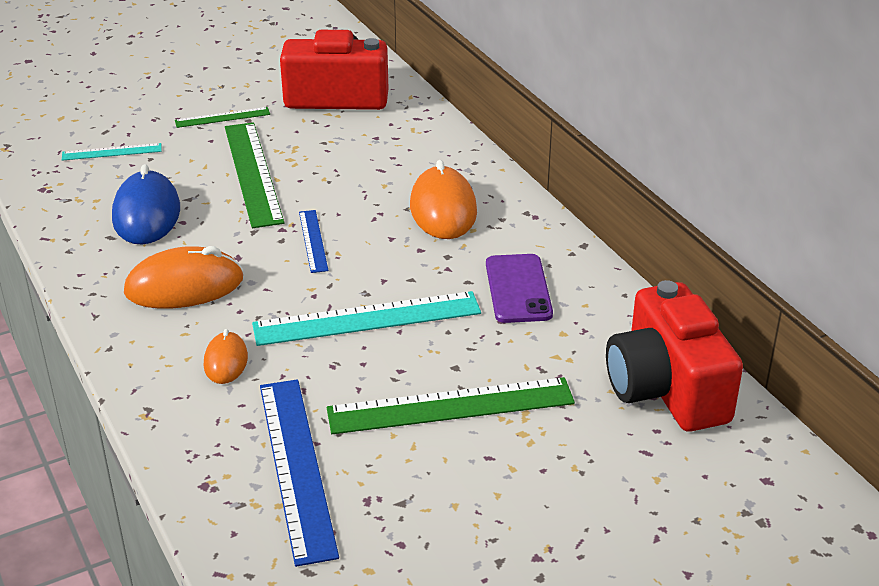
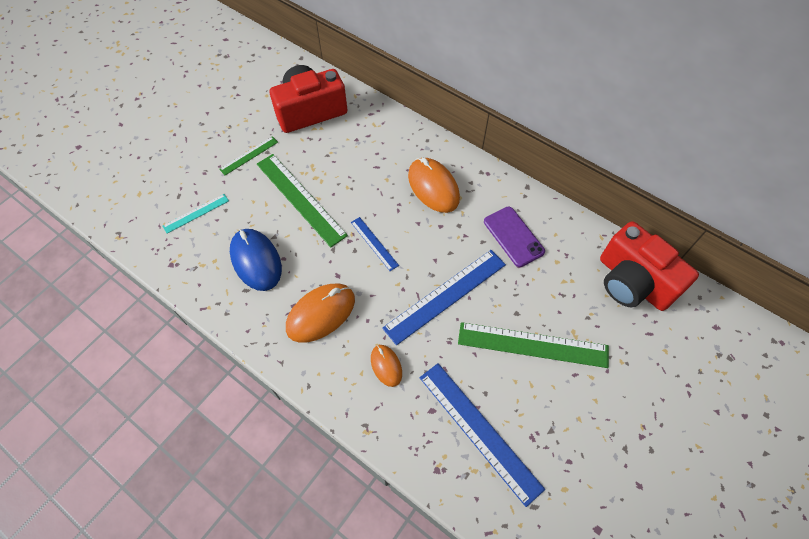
camera: 25 degrees left, 25 degrees up
(367, 319) = (445, 296): turquoise ruler -> blue ruler
(451, 406) = (532, 345): green ruler -> green ruler turned 45 degrees clockwise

What you are asked to do
Apart from its pictures, the material above should be repeated exactly.

Answer for this exercise
camera: 25 degrees left, 25 degrees up
(367, 319) = (445, 296): turquoise ruler -> blue ruler
(451, 406) = (532, 345): green ruler -> green ruler turned 45 degrees clockwise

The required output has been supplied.